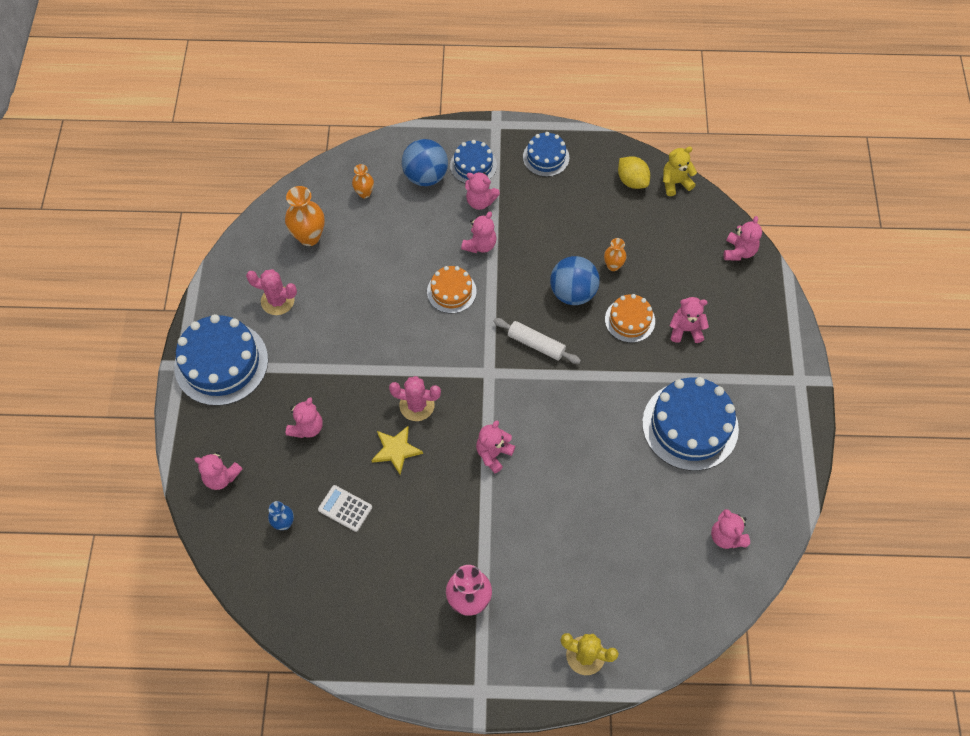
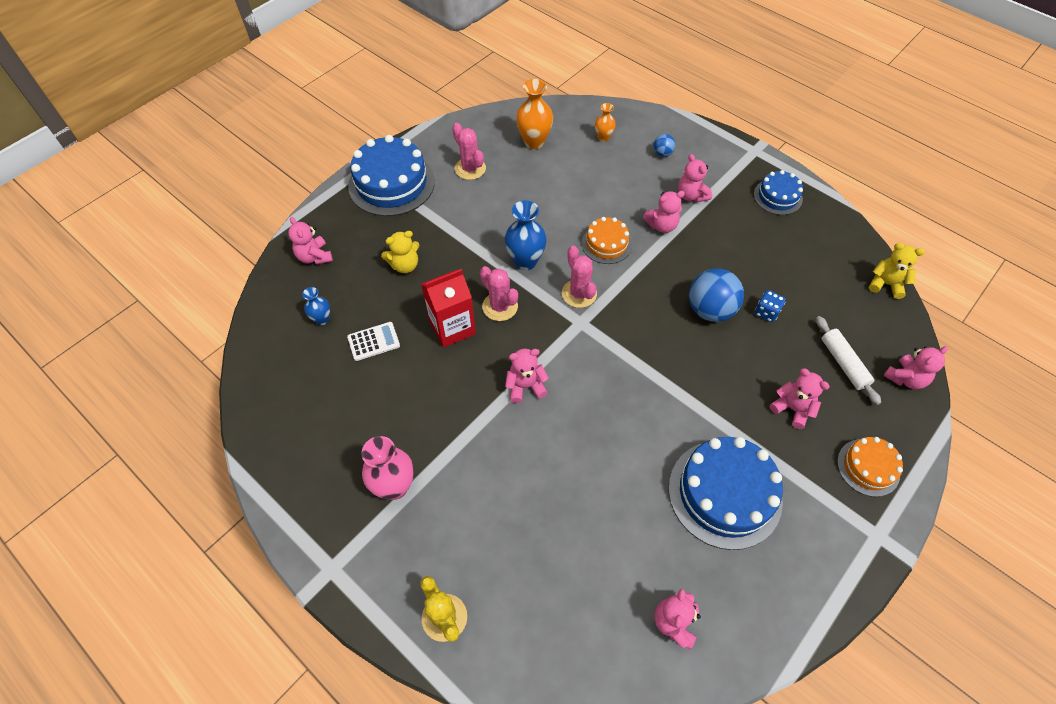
camera: 40 degrees right, 5 degrees down
pink teddy bear [286,397,323,438] -> yellow teddy bear [381,231,419,273]
white calculator [318,485,372,532] -> white calculator turned 90 degrees clockwise [347,322,400,361]
yellow star [371,426,423,475] -> red carton [421,269,476,348]
blue ball [402,139,448,186] -> blue ball [653,134,676,157], size x0.49
blue cake [450,140,497,183] -> none
white rolling pin [493,318,581,364] -> white rolling pin moved to [816,316,881,405]
orange vase [604,238,627,271] -> blue dice [755,290,786,322]
orange cake [605,294,655,343] -> orange cake moved to [837,437,903,497]
yellow lemon [618,156,650,189] -> none
none -> blue vase [505,200,547,270]
none -> pink cactus [562,246,597,308]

- _Exercise_:
Set down the data again, exactly, without images.

- _Result_:
camera: 40 degrees right, 5 degrees down
pink teddy bear [286,397,323,438] -> yellow teddy bear [381,231,419,273]
white calculator [318,485,372,532] -> white calculator turned 90 degrees clockwise [347,322,400,361]
yellow star [371,426,423,475] -> red carton [421,269,476,348]
blue ball [402,139,448,186] -> blue ball [653,134,676,157], size x0.49
blue cake [450,140,497,183] -> none
white rolling pin [493,318,581,364] -> white rolling pin moved to [816,316,881,405]
orange vase [604,238,627,271] -> blue dice [755,290,786,322]
orange cake [605,294,655,343] -> orange cake moved to [837,437,903,497]
yellow lemon [618,156,650,189] -> none
none -> blue vase [505,200,547,270]
none -> pink cactus [562,246,597,308]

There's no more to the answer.